Given request:
Gather every line of the material below that contains the word "each", and list those lines.

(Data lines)
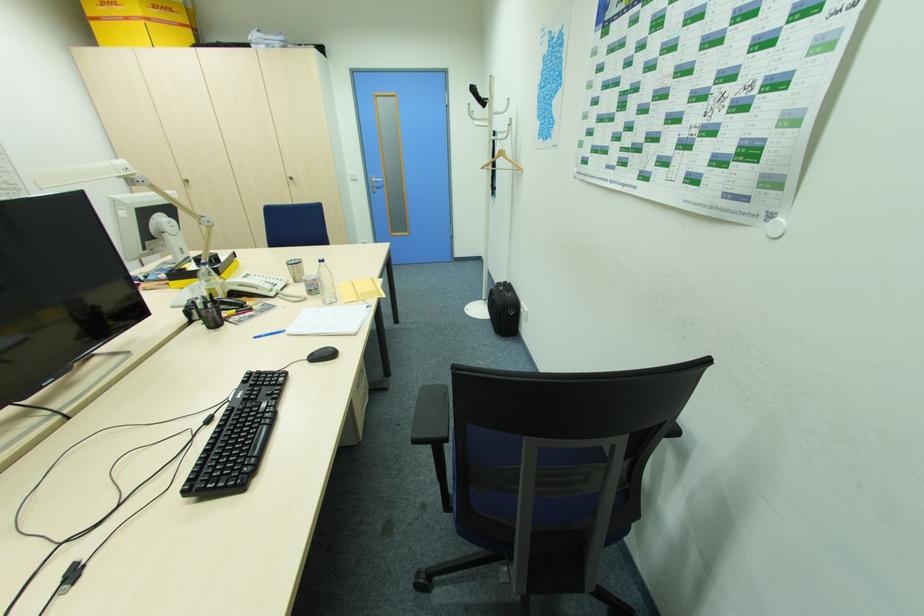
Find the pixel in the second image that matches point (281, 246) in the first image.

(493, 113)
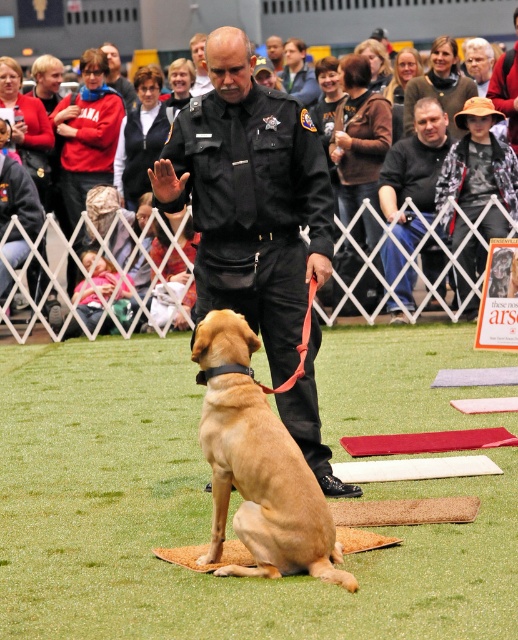
Question: Considering the relative positions of black uniform at center and golden fur dog at center in the image provided, where is black uniform at center located with respect to golden fur dog at center?

Choices:
 (A) below
 (B) above

Answer: (B)

Question: Where is black uniform at center located in relation to red cotton shirt at upper left in the image?

Choices:
 (A) below
 (B) above

Answer: (A)

Question: Does black uniform at center appear under golden fur dog at center?

Choices:
 (A) yes
 (B) no

Answer: (B)

Question: Which point is farther to the camera?

Choices:
 (A) (315, 552)
 (B) (1, 28)
 (C) (293, 412)

Answer: (B)

Question: Which point is farther to the camera?

Choices:
 (A) (251, 436)
 (B) (155, 184)

Answer: (B)

Question: Estimate the real-world distances between objects in this image. Which object is farther from the red cotton shirt at upper left?

Choices:
 (A) golden fur dog at center
 (B) black uniform at center

Answer: (A)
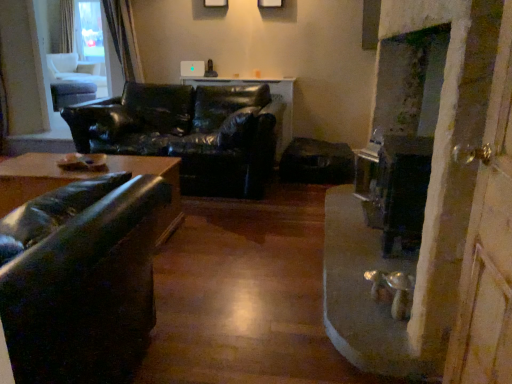
What are the coordinates of `wooden screen door at right` in the screenshot? It's located at (488, 243).

Where is `matte black couch at left, acting as the first studio couch starting from the front`? Image resolution: width=512 pixels, height=384 pixels. matte black couch at left, acting as the first studio couch starting from the front is located at coordinates (81, 280).

Measure the distance between point (79, 82) and camera.

The depth of point (79, 82) is 19.61 feet.

Measure the distance between black leather couch at center, placed as the 1th studio couch when sorted from back to front, and camera.

black leather couch at center, placed as the 1th studio couch when sorted from back to front, and camera are 3.26 meters apart from each other.

Image resolution: width=512 pixels, height=384 pixels. Describe the element at coordinates (188, 133) in the screenshot. I see `black leather couch at center, the 2th studio couch when ordered from front to back` at that location.

Where is `wooden screen door at right`? wooden screen door at right is located at coordinates (488, 243).

Does black leather couch at center, placed as the 1th studio couch when sorted from back to front, have a greater height compared to matte black couch at left, acting as the first studio couch starting from the front?

In fact, black leather couch at center, placed as the 1th studio couch when sorted from back to front, may be shorter than matte black couch at left, acting as the first studio couch starting from the front.

Considering the positions of objects black leather couch at center, the 2th studio couch when ordered from front to back, and matte black couch at left, acting as the first studio couch starting from the front, in the image provided, who is in front, black leather couch at center, the 2th studio couch when ordered from front to back, or matte black couch at left, acting as the first studio couch starting from the front,?

matte black couch at left, acting as the first studio couch starting from the front, is more forward.

Is black leather couch at center, placed as the 1th studio couch when sorted from back to front, oriented away from matte black couch at left, acting as the first studio couch starting from the front?

No, matte black couch at left, acting as the first studio couch starting from the front, is not at the back of black leather couch at center, placed as the 1th studio couch when sorted from back to front.

Does point (113, 198) come farther from viewer compared to point (232, 118)?

That is False.

Is matte black couch at left, arranged as the second studio couch when viewed from the back, closer to camera compared to black leather couch at center, placed as the 1th studio couch when sorted from back to front?

That is True.

Where is `studio couch below the matte black couch at left, acting as the first studio couch starting from the front (from a real-world perspective)`? studio couch below the matte black couch at left, acting as the first studio couch starting from the front (from a real-world perspective) is located at coordinates (188, 133).

Which is more to the left, matte black couch at left, acting as the first studio couch starting from the front, or black leather couch at center, the 2th studio couch when ordered from front to back?

matte black couch at left, acting as the first studio couch starting from the front.

Based on their sizes in the image, would you say wooden screen door at right is bigger or smaller than matte black coffee table at center?

wooden screen door at right is smaller than matte black coffee table at center.

Is the surface of wooden screen door at right in direct contact with matte black coffee table at center?

No, wooden screen door at right is not making contact with matte black coffee table at center.

Is point (507, 86) positioned in front of point (56, 108)?

Yes, it is in front of point (56, 108).

Is wooden screen door at right shorter than matte black coffee table at center?

In fact, wooden screen door at right may be taller than matte black coffee table at center.

Considering the sizes of objects matte black coffee table at center and black leather couch at center, placed as the 1th studio couch when sorted from back to front, in the image provided, who is bigger, matte black coffee table at center or black leather couch at center, placed as the 1th studio couch when sorted from back to front,?

black leather couch at center, placed as the 1th studio couch when sorted from back to front, is bigger.

How much distance is there between matte black coffee table at center and black leather couch at center, the 2th studio couch when ordered from front to back?

matte black coffee table at center is 2.66 meters away from black leather couch at center, the 2th studio couch when ordered from front to back.

Could you tell me if matte black coffee table at center is turned towards black leather couch at center, placed as the 1th studio couch when sorted from back to front?

Yes, matte black coffee table at center is facing black leather couch at center, placed as the 1th studio couch when sorted from back to front.

Image resolution: width=512 pixels, height=384 pixels. Find the location of `table on the left of black leather couch at center, placed as the 1th studio couch when sorted from back to front`. table on the left of black leather couch at center, placed as the 1th studio couch when sorted from back to front is located at coordinates (71, 93).

From a real-world perspective, is black leather couch at center, placed as the 1th studio couch when sorted from back to front, positioned above or below matte black coffee table at center?

black leather couch at center, placed as the 1th studio couch when sorted from back to front, is situated lower than matte black coffee table at center in the real world.

Between black leather couch at center, placed as the 1th studio couch when sorted from back to front, and matte black coffee table at center, which one has more height?

Standing taller between the two is black leather couch at center, placed as the 1th studio couch when sorted from back to front.

Considering the relative positions of black leather couch at center, the 2th studio couch when ordered from front to back, and matte black coffee table at center in the image provided, is black leather couch at center, the 2th studio couch when ordered from front to back, to the left of matte black coffee table at center from the viewer's perspective?

No, black leather couch at center, the 2th studio couch when ordered from front to back, is not to the left of matte black coffee table at center.

Is black leather couch at center, placed as the 1th studio couch when sorted from back to front, oriented towards matte black coffee table at center?

No, black leather couch at center, placed as the 1th studio couch when sorted from back to front, is not oriented towards matte black coffee table at center.

Could you tell me if matte black couch at left, acting as the first studio couch starting from the front, is turned towards wooden screen door at right?

No, matte black couch at left, acting as the first studio couch starting from the front, is not oriented towards wooden screen door at right.

Between matte black couch at left, acting as the first studio couch starting from the front, and wooden screen door at right, which one is positioned behind?

matte black couch at left, acting as the first studio couch starting from the front.

Is matte black couch at left, acting as the first studio couch starting from the front, positioned beyond the bounds of wooden screen door at right?

matte black couch at left, acting as the first studio couch starting from the front, lies outside wooden screen door at right's area.

Are matte black couch at left, arranged as the second studio couch when viewed from the back, and wooden screen door at right beside each other?

No.

Is wooden screen door at right at the back of black leather couch at center, placed as the 1th studio couch when sorted from back to front?

No.

Which is more to the left, black leather couch at center, placed as the 1th studio couch when sorted from back to front, or wooden screen door at right?

From the viewer's perspective, black leather couch at center, placed as the 1th studio couch when sorted from back to front, appears more on the left side.

In the image, is black leather couch at center, placed as the 1th studio couch when sorted from back to front, positioned in front of or behind wooden screen door at right?

black leather couch at center, placed as the 1th studio couch when sorted from back to front, is positioned farther from the viewer than wooden screen door at right.

Considering the relative sizes of black leather couch at center, the 2th studio couch when ordered from front to back, and wooden screen door at right in the image provided, is black leather couch at center, the 2th studio couch when ordered from front to back, smaller than wooden screen door at right?

Actually, black leather couch at center, the 2th studio couch when ordered from front to back, might be larger than wooden screen door at right.

Identify the location of studio couch on the left of the black leather couch at center, placed as the 1th studio couch when sorted from back to front. The height and width of the screenshot is (384, 512). (81, 280).

Locate an element on the screen. The height and width of the screenshot is (384, 512). studio couch below the black leather couch at center, the 2th studio couch when ordered from front to back (from the image's perspective) is located at coordinates (x=81, y=280).

When comparing their distances from wooden screen door at right, does matte black coffee table at center or matte black couch at left, acting as the first studio couch starting from the front, seem closer?

matte black couch at left, acting as the first studio couch starting from the front.

From the image, which object appears to be farther from black leather couch at center, the 2th studio couch when ordered from front to back, matte black coffee table at center or wooden screen door at right?

The object further to black leather couch at center, the 2th studio couch when ordered from front to back, is wooden screen door at right.

Looking at the image, which one is located closer to black leather couch at center, the 2th studio couch when ordered from front to back, wooden screen door at right or matte black coffee table at center?

Based on the image, matte black coffee table at center appears to be nearer to black leather couch at center, the 2th studio couch when ordered from front to back.

Looking at the image, which one is located further to wooden screen door at right, black leather couch at center, the 2th studio couch when ordered from front to back, or matte black coffee table at center?

matte black coffee table at center.

Looking at the image, which one is located closer to wooden screen door at right, black leather couch at center, the 2th studio couch when ordered from front to back, or matte black couch at left, arranged as the second studio couch when viewed from the back?

Based on the image, matte black couch at left, arranged as the second studio couch when viewed from the back, appears to be nearer to wooden screen door at right.

Looking at this image, which object lies nearer to the anchor point wooden screen door at right, matte black couch at left, acting as the first studio couch starting from the front, or matte black coffee table at center?

Based on the image, matte black couch at left, acting as the first studio couch starting from the front, appears to be nearer to wooden screen door at right.

From the image, which object appears to be farther from black leather couch at center, placed as the 1th studio couch when sorted from back to front, matte black couch at left, arranged as the second studio couch when viewed from the back, or wooden screen door at right?

wooden screen door at right is positioned further to the anchor black leather couch at center, placed as the 1th studio couch when sorted from back to front.

Consider the image. Estimate the real-world distances between objects in this image. Which object is closer to matte black couch at left, acting as the first studio couch starting from the front, wooden screen door at right or matte black coffee table at center?

Among the two, wooden screen door at right is located nearer to matte black couch at left, acting as the first studio couch starting from the front.

At what (x,y) coordinates should I click in order to perform the action: click on studio couch between wooden screen door at right and black leather couch at center, placed as the 1th studio couch when sorted from back to front, in the front-back direction. Please return your answer as a coordinate pair (x, y). The image size is (512, 384). Looking at the image, I should click on (81, 280).

Locate an element on the screen. studio couch between matte black couch at left, acting as the first studio couch starting from the front, and matte black coffee table at center from front to back is located at coordinates (188, 133).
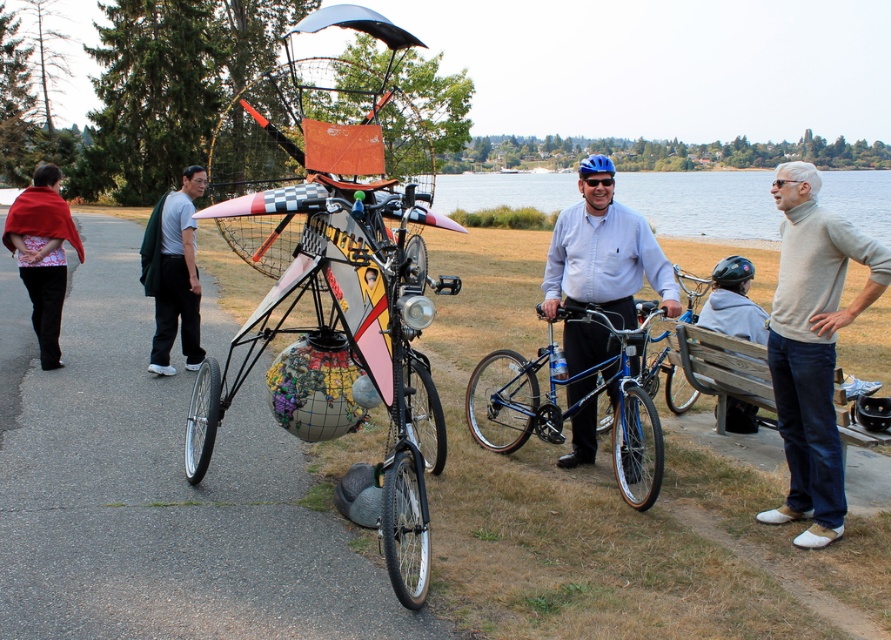
Question: Which of the following is the farthest from the observer?

Choices:
 (A) (845, 241)
 (B) (53, 189)
 (C) (170, 605)

Answer: (B)

Question: Is blue glossy shirt at center wider than gray fleece jacket at lower right?

Choices:
 (A) no
 (B) yes

Answer: (B)

Question: Which point is farther from the camera taking this photo?

Choices:
 (A) (538, 307)
 (B) (192, 218)
 (C) (838, 317)
 (D) (252, 576)

Answer: (B)

Question: Is the position of green fabric backpack at left more distant than that of gray fleece jacket at lower right?

Choices:
 (A) yes
 (B) no

Answer: (A)

Question: Which object is positioned farthest from the red fabric shawl at left?

Choices:
 (A) gray sweater at right
 (B) metallic bicycle at center
 (C) gray fleece jacket at lower right

Answer: (A)

Question: Is blue glossy shirt at center smaller than gray fleece jacket at lower right?

Choices:
 (A) no
 (B) yes

Answer: (A)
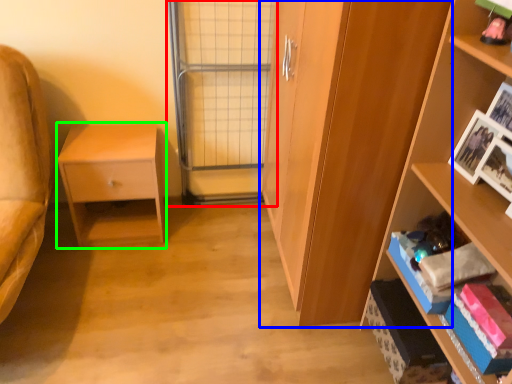
Question: Which object is the closest to the screen door (highlighted by a red box)? Choose among these: cabinetry (highlighted by a blue box) or nightstand (highlighted by a green box).

Choices:
 (A) cabinetry
 (B) nightstand

Answer: (B)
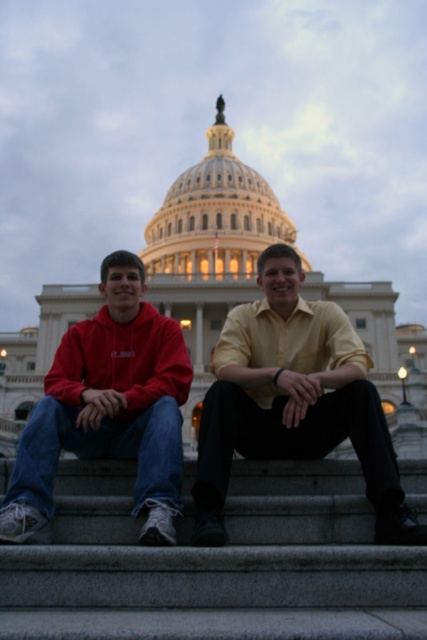
Is yellow satin shirt at center positioned behind matte red hoodie at center?

No, yellow satin shirt at center is in front of matte red hoodie at center.

Is yellow satin shirt at center below matte red hoodie at center?

Correct, yellow satin shirt at center is located below matte red hoodie at center.

Image resolution: width=427 pixels, height=640 pixels. I want to click on yellow satin shirt at center, so click(x=294, y=401).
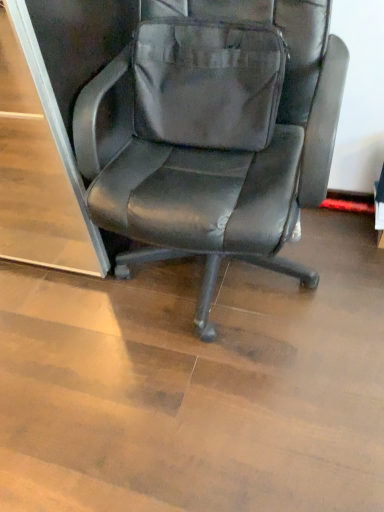
Question: Considering the relative positions of matte gray messenger bag at center and black leather chair at center in the image provided, is matte gray messenger bag at center to the left or to the right of black leather chair at center?

Choices:
 (A) left
 (B) right

Answer: (A)

Question: Considering the positions of matte gray messenger bag at center and black leather chair at center in the image, is matte gray messenger bag at center bigger or smaller than black leather chair at center?

Choices:
 (A) small
 (B) big

Answer: (A)

Question: Considering the positions of matte gray messenger bag at center and black leather chair at center in the image, is matte gray messenger bag at center taller or shorter than black leather chair at center?

Choices:
 (A) tall
 (B) short

Answer: (B)

Question: From the image's perspective, is black leather chair at center above or below matte gray messenger bag at center?

Choices:
 (A) below
 (B) above

Answer: (A)

Question: Looking at their shapes, would you say black leather chair at center is wider or thinner than matte gray messenger bag at center?

Choices:
 (A) wide
 (B) thin

Answer: (A)

Question: Would you say black leather chair at center is inside or outside matte gray messenger bag at center?

Choices:
 (A) outside
 (B) inside

Answer: (A)

Question: In the image, is black leather chair at center positioned in front of or behind matte gray messenger bag at center?

Choices:
 (A) front
 (B) behind

Answer: (A)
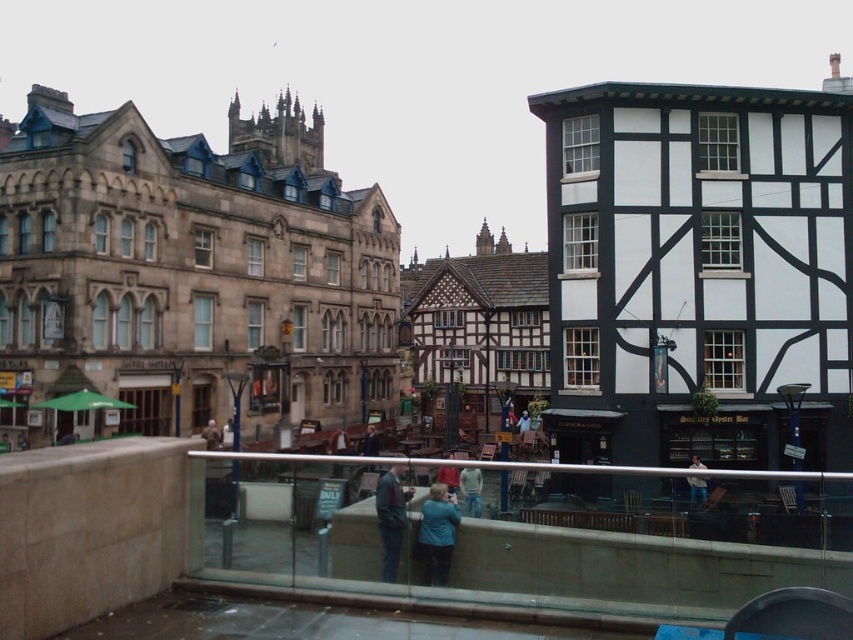
Does blue fabric jacket at center have a greater width compared to blue denim jacket at center?

No.

Which is below, blue fabric jacket at center or blue denim jacket at center?

Positioned lower is blue denim jacket at center.

The image size is (853, 640). Find the location of `blue fabric jacket at center`. blue fabric jacket at center is located at coordinates (437, 532).

Does white cotton shirt at center appear on the left side of light brown leather jacket at center?

No, white cotton shirt at center is not to the left of light brown leather jacket at center.

In the scene shown: Which of these two, white cotton shirt at center or light brown leather jacket at center, stands shorter?

light brown leather jacket at center

Is point (695, 500) less distant than point (209, 420)?

Yes, point (695, 500) is in front of point (209, 420).

Identify the location of white cotton shirt at center. The height and width of the screenshot is (640, 853). 695,490.

Is light brown leather jacket at center to the left of blue denim jacket at center from the viewer's perspective?

Correct, you'll find light brown leather jacket at center to the left of blue denim jacket at center.

Looking at this image, between light brown leather jacket at center and blue denim jacket at center, which one is positioned higher?

blue denim jacket at center

Does point (207, 440) come behind point (526, 420)?

No, (207, 440) is closer to viewer.

Find the location of a particular element. light brown leather jacket at center is located at coordinates (212, 435).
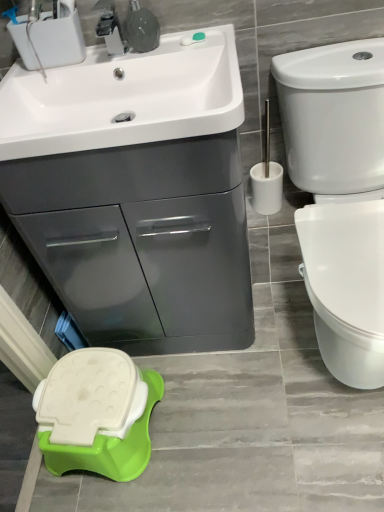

Complete output:
black leather couch at center, placed as the 1th studio couch when sorted from back to front, and camera are 3.26 meters apart from each other.
Are matte black couch at left, arranged as the second studio couch when viewed from the back, and wooden screen door at right beside each other?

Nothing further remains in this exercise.